REQUIRED ACTION |
Copy, word for word, the lines of the entries below between the one with "camera: 145 degrees left, 0 degrees up" and the one with "(759, 182) = (157, 605): red", inclusive, and leave out everything else.
----- DATASET EXCERPTS
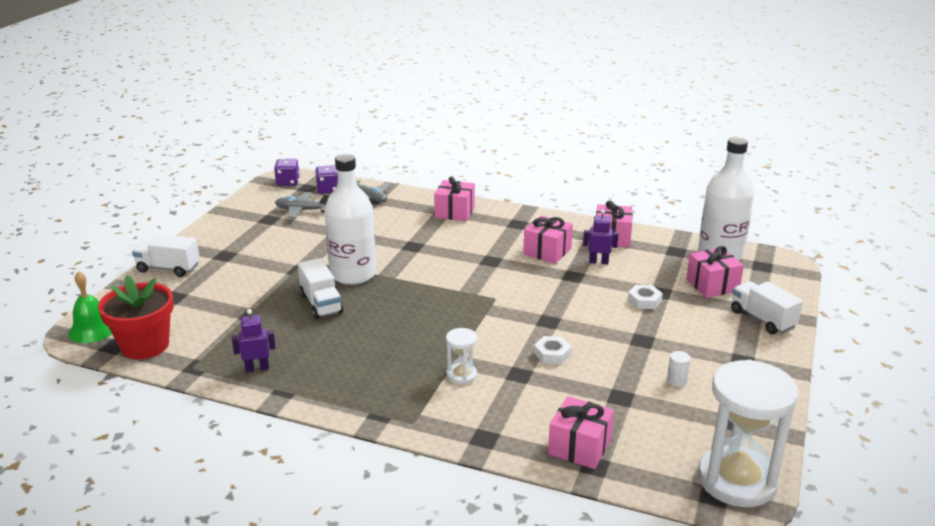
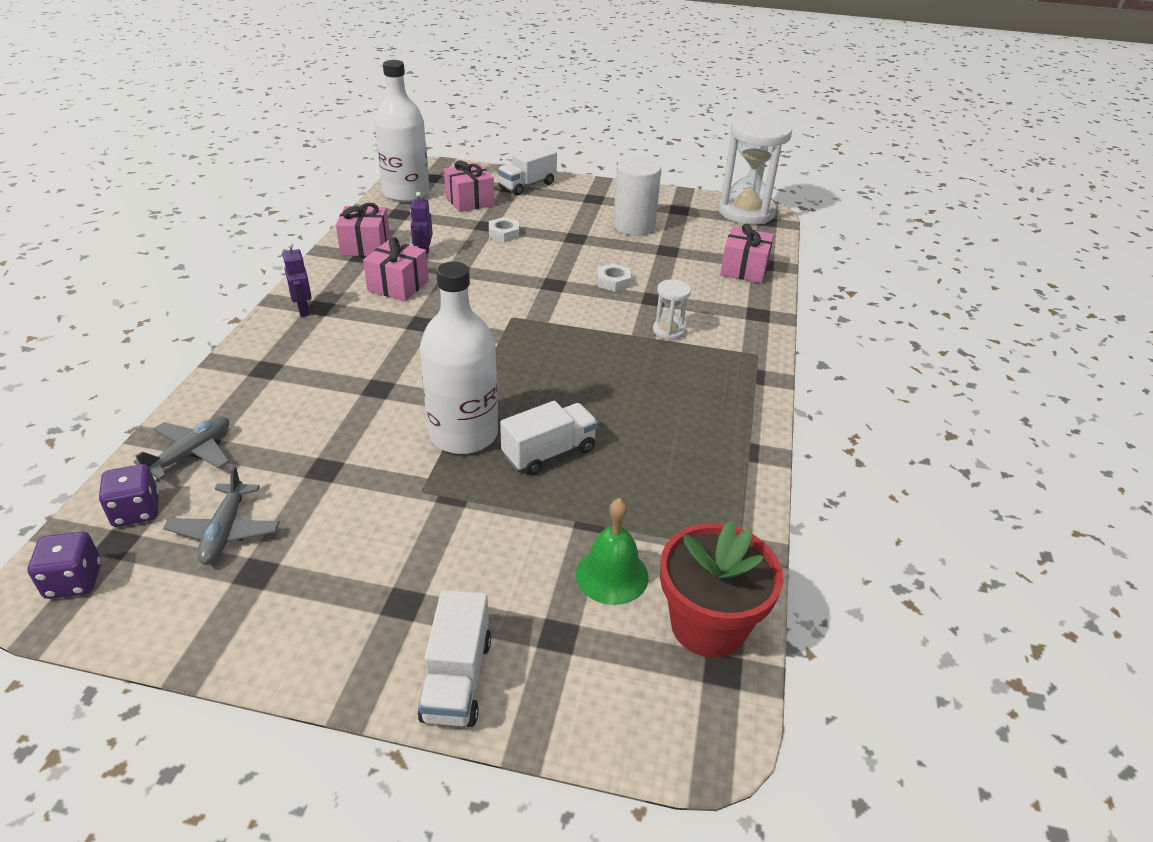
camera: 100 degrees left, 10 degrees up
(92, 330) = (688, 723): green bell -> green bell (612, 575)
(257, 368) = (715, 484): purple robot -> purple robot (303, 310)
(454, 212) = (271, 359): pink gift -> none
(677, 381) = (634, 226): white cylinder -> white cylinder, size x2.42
----------
----- DATASET EXCERPTS
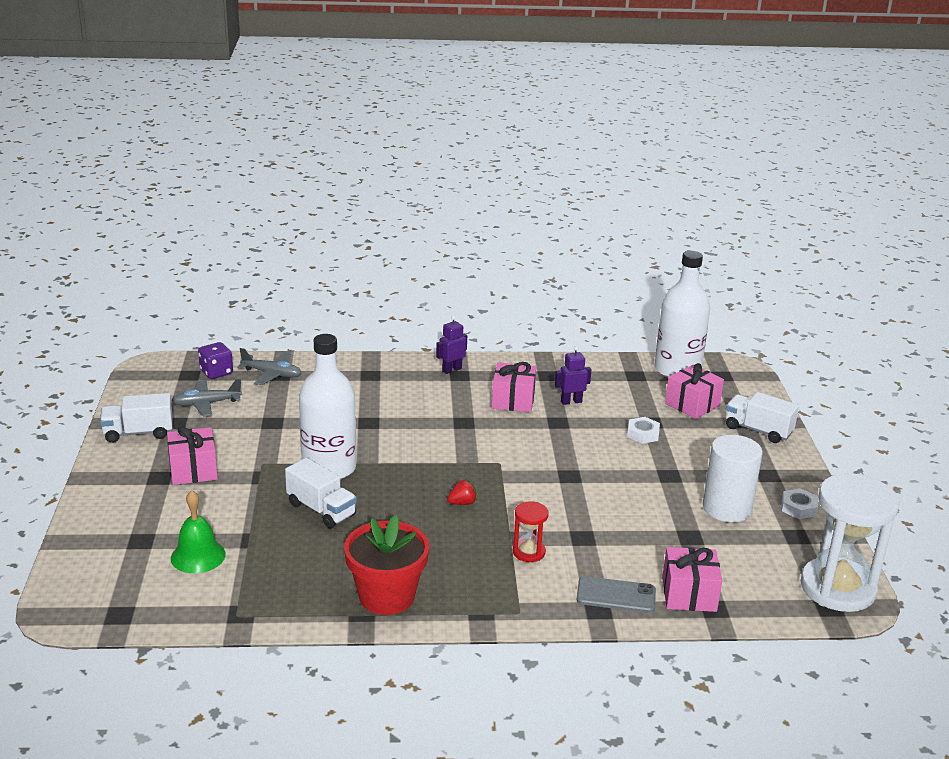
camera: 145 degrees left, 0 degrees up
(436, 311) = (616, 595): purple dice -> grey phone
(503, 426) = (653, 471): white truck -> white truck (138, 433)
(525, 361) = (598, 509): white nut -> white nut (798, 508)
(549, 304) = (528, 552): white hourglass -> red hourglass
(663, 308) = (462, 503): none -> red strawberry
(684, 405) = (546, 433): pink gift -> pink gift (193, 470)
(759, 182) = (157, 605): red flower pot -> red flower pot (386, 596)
----------
SOLUTION FOR THIS PROBLEM |
camera: 145 degrees left, 0 degrees up
(436, 311) = (616, 595): purple dice -> grey phone
(503, 426) = (653, 471): white truck -> white truck (138, 433)
(525, 361) = (598, 509): white nut -> white nut (798, 508)
(549, 304) = (528, 552): white hourglass -> red hourglass
(663, 308) = (462, 503): none -> red strawberry
(684, 405) = (546, 433): pink gift -> pink gift (193, 470)
(759, 182) = (157, 605): red flower pot -> red flower pot (386, 596)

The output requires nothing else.